Scene comparison data:
_ _ _ _ _

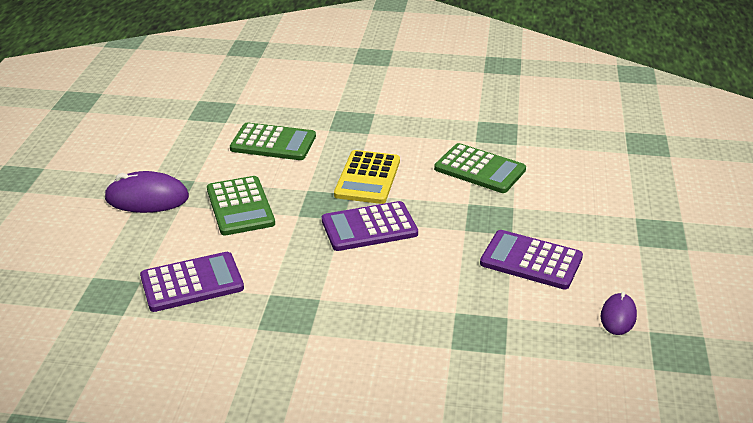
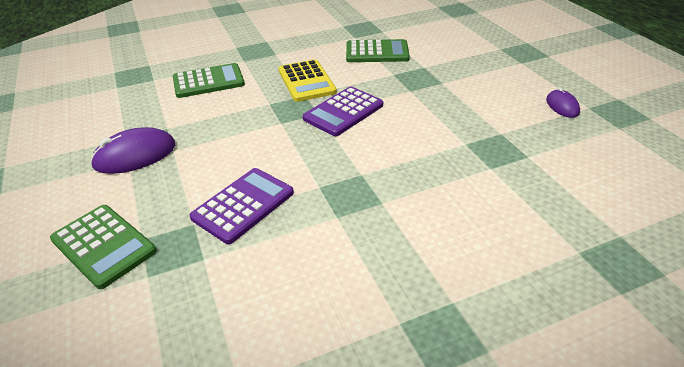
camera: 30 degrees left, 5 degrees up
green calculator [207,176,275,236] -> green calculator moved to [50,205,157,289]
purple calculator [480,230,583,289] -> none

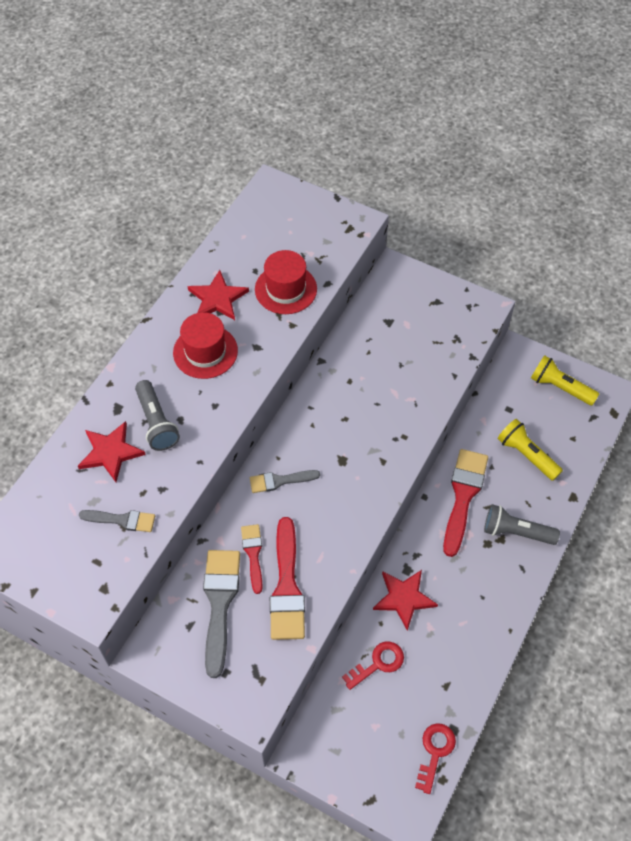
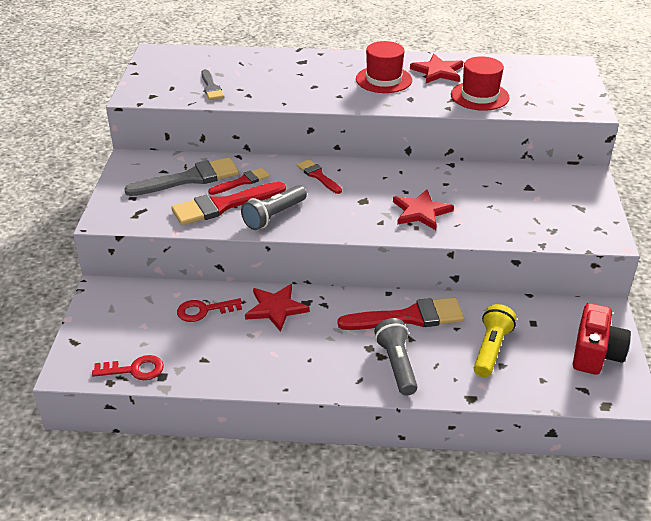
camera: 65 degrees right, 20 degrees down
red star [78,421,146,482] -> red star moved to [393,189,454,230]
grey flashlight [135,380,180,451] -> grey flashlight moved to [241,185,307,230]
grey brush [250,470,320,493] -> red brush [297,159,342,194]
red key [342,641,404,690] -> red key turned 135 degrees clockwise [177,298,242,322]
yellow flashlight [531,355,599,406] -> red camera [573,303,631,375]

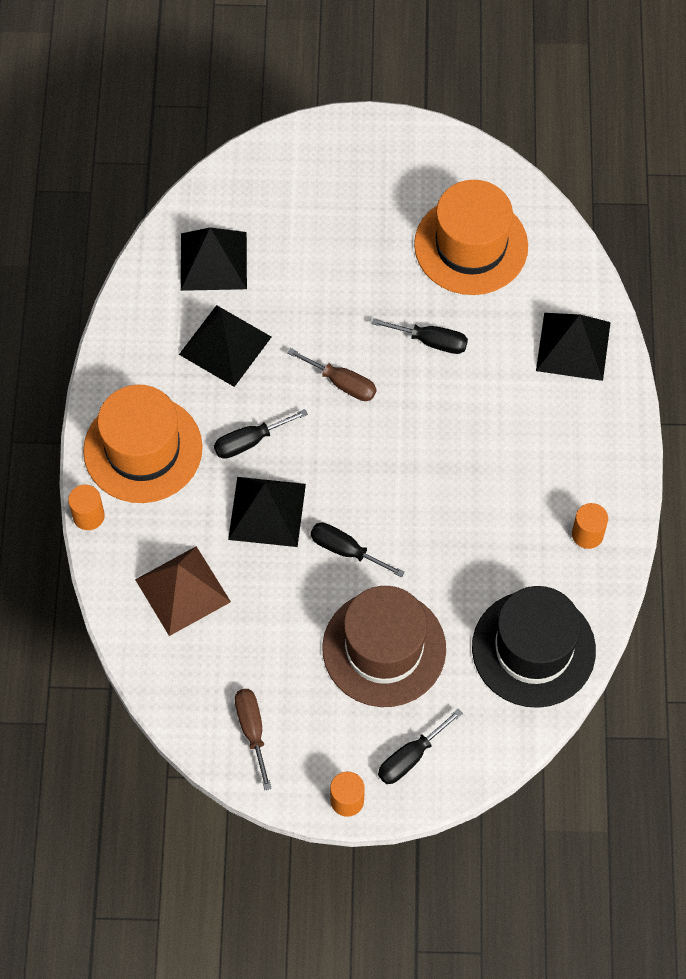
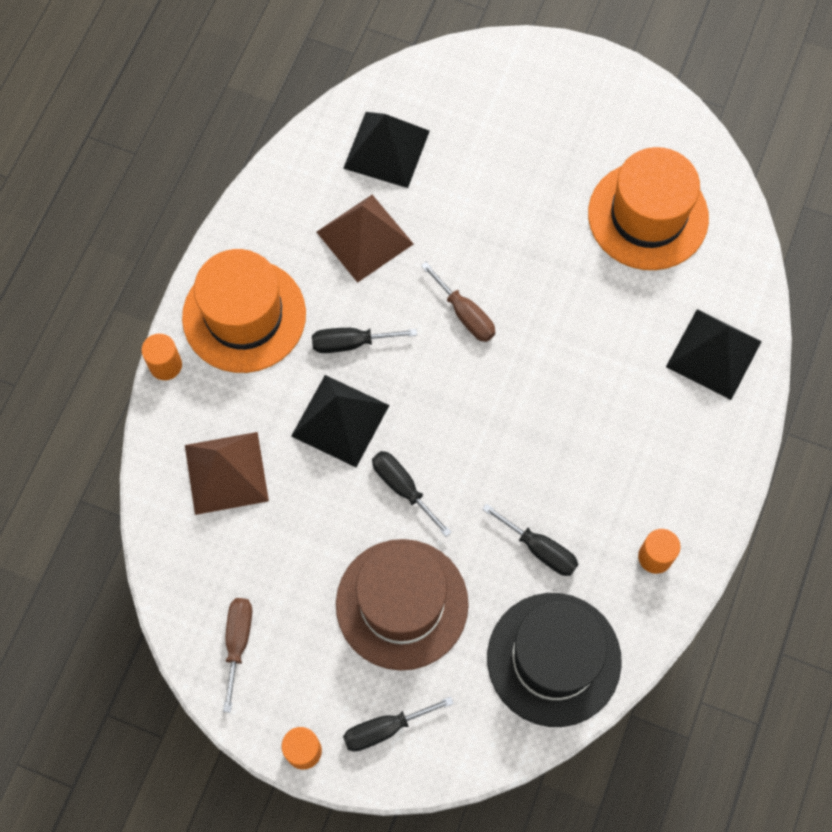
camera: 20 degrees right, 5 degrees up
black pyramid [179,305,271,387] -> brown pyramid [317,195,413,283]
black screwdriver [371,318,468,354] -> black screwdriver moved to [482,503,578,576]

_ _ _ _ _

* WHAT YOU SHOULD DO
The answer should consist only of the lines above from the one with "purple calculator [480,230,583,289] -> none" through the one with "grey flashlight [135,380,180,451]", repeated exactly, with no pictures among them.

* ANSWER SPACE
purple calculator [480,230,583,289] -> none

camera: 65 degrees right, 20 degrees down
red star [78,421,146,482] -> red star moved to [393,189,454,230]
grey flashlight [135,380,180,451] -> grey flashlight moved to [241,185,307,230]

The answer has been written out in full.